(Data provided begins)
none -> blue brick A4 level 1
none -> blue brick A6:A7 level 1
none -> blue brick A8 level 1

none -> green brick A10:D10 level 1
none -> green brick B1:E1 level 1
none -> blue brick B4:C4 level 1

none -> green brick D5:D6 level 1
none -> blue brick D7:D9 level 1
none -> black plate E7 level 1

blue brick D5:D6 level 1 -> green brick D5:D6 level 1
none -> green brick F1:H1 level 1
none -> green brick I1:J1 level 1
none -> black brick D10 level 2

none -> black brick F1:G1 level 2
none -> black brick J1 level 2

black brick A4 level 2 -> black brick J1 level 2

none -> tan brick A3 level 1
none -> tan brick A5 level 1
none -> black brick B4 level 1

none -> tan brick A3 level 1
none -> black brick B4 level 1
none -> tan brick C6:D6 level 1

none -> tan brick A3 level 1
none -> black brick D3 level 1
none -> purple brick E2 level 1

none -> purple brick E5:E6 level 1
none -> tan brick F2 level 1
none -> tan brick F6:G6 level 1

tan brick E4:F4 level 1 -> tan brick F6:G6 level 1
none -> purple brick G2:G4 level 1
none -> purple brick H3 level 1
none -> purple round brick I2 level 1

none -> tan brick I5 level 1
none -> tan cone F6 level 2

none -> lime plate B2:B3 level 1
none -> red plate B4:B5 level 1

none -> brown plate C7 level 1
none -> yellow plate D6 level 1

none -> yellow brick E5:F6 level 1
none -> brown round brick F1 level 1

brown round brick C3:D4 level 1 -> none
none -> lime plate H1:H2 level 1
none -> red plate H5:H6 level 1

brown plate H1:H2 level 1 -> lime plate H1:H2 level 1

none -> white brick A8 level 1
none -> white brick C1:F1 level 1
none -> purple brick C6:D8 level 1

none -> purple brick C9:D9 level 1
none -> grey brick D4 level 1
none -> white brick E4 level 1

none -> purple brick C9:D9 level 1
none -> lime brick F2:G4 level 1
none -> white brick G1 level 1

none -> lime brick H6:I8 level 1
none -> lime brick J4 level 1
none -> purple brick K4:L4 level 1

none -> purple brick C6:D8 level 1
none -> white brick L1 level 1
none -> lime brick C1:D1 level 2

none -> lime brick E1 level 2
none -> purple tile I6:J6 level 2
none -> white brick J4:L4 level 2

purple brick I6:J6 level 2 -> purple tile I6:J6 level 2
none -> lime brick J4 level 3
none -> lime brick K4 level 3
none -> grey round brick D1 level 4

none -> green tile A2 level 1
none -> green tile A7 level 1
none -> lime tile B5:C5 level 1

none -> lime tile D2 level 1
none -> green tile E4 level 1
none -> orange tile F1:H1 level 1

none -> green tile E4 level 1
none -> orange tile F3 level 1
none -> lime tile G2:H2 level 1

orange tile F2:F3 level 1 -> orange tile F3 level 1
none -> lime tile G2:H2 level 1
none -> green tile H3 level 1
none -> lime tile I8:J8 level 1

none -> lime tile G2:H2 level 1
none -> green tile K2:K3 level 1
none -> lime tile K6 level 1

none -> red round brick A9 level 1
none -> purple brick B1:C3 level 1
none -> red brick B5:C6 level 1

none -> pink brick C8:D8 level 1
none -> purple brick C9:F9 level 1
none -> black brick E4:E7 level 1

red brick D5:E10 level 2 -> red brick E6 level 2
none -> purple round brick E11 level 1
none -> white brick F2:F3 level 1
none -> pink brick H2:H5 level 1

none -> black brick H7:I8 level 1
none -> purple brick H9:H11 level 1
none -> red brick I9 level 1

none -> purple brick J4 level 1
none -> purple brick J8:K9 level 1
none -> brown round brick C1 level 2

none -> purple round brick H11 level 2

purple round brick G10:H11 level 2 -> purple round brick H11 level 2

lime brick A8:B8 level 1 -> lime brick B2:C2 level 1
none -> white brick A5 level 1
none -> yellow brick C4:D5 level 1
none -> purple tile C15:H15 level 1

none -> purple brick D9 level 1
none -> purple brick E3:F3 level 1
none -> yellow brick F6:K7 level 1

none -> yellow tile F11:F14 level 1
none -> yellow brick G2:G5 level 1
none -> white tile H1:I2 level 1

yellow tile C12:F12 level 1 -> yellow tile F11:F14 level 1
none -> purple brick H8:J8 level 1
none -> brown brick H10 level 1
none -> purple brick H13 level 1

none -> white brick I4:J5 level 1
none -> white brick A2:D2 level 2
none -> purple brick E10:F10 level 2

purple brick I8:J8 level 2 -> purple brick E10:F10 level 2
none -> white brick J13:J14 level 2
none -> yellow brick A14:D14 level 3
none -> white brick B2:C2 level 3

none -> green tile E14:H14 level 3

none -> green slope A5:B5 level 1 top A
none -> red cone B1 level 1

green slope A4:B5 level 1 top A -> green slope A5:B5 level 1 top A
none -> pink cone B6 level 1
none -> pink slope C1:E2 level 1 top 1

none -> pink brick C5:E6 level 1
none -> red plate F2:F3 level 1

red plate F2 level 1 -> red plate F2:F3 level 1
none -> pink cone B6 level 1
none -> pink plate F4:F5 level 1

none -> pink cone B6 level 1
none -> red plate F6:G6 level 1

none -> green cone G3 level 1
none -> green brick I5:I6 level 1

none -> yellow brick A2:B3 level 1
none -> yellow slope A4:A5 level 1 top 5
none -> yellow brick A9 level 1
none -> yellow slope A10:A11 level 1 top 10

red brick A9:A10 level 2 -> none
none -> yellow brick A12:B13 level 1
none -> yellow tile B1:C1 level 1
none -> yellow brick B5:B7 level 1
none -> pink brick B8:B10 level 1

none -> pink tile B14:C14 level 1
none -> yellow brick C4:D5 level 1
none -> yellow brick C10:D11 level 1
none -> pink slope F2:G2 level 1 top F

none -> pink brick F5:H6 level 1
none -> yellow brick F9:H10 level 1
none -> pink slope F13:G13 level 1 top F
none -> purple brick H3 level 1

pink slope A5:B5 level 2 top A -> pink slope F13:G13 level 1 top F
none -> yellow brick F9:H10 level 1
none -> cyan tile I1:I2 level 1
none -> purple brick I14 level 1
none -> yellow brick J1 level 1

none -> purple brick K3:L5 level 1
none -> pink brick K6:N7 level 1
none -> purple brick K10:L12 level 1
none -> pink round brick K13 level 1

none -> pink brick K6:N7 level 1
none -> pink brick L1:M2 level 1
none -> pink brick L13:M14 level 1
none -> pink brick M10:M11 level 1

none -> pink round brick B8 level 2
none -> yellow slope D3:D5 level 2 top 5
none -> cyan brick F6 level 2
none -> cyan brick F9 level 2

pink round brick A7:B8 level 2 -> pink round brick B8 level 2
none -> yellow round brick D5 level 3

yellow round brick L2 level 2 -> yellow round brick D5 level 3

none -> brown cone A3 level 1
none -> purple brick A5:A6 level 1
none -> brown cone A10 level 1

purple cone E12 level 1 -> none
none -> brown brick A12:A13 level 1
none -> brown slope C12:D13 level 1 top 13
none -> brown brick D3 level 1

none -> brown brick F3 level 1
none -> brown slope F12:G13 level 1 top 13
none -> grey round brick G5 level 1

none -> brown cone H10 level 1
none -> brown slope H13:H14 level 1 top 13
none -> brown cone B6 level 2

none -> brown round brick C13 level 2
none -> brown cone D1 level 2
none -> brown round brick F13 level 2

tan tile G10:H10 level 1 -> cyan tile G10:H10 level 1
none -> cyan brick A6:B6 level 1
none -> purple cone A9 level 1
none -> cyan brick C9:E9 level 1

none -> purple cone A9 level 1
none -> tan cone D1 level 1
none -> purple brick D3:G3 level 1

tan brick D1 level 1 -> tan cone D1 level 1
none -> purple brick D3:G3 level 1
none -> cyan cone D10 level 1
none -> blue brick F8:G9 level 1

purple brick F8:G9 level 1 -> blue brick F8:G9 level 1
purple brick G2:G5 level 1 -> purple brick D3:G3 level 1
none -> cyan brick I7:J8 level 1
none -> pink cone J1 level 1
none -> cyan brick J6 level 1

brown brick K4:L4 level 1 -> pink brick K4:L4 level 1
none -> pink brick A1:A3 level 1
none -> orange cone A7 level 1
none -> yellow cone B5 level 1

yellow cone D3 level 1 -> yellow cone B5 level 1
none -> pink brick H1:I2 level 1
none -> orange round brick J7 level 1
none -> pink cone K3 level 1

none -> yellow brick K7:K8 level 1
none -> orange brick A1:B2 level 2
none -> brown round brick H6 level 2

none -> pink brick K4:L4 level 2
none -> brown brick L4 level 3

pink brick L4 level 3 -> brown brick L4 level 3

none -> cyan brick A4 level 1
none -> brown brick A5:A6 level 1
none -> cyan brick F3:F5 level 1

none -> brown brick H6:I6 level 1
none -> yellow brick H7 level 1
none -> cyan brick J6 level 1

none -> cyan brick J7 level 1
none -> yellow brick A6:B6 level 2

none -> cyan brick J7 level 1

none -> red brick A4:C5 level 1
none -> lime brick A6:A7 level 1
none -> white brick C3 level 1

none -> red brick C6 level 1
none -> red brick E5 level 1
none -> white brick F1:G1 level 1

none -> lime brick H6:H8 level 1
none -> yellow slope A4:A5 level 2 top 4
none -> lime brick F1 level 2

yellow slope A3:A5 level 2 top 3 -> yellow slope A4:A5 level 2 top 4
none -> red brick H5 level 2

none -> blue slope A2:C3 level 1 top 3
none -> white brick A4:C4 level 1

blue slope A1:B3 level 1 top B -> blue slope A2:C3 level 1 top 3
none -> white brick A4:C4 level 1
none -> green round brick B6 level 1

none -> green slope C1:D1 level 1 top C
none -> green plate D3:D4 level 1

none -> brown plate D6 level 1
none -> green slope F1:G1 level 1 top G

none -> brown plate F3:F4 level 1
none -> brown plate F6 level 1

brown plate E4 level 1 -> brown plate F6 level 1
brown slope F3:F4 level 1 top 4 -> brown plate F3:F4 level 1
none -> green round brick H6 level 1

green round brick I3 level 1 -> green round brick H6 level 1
(Data provided ends)
• Directions: All lines above from the line with "none -> brown round brick C13 level 2" through the line with "none -> brown brick L4 level 3", both included, are to be set down exactly, with nothing else.

• Answer for the task:
none -> brown round brick C13 level 2
none -> brown cone D1 level 2
none -> brown round brick F13 level 2

tan tile G10:H10 level 1 -> cyan tile G10:H10 level 1
none -> cyan brick A6:B6 level 1
none -> purple cone A9 level 1
none -> cyan brick C9:E9 level 1

none -> purple cone A9 level 1
none -> tan cone D1 level 1
none -> purple brick D3:G3 level 1

tan brick D1 level 1 -> tan cone D1 level 1
none -> purple brick D3:G3 level 1
none -> cyan cone D10 level 1
none -> blue brick F8:G9 level 1

purple brick F8:G9 level 1 -> blue brick F8:G9 level 1
purple brick G2:G5 level 1 -> purple brick D3:G3 level 1
none -> cyan brick I7:J8 level 1
none -> pink cone J1 level 1
none -> cyan brick J6 level 1

brown brick K4:L4 level 1 -> pink brick K4:L4 level 1
none -> pink brick A1:A3 level 1
none -> orange cone A7 level 1
none -> yellow cone B5 level 1

yellow cone D3 level 1 -> yellow cone B5 level 1
none -> pink brick H1:I2 level 1
none -> orange round brick J7 level 1
none -> pink cone K3 level 1

none -> yellow brick K7:K8 level 1
none -> orange brick A1:B2 level 2
none -> brown round brick H6 level 2

none -> pink brick K4:L4 level 2
none -> brown brick L4 level 3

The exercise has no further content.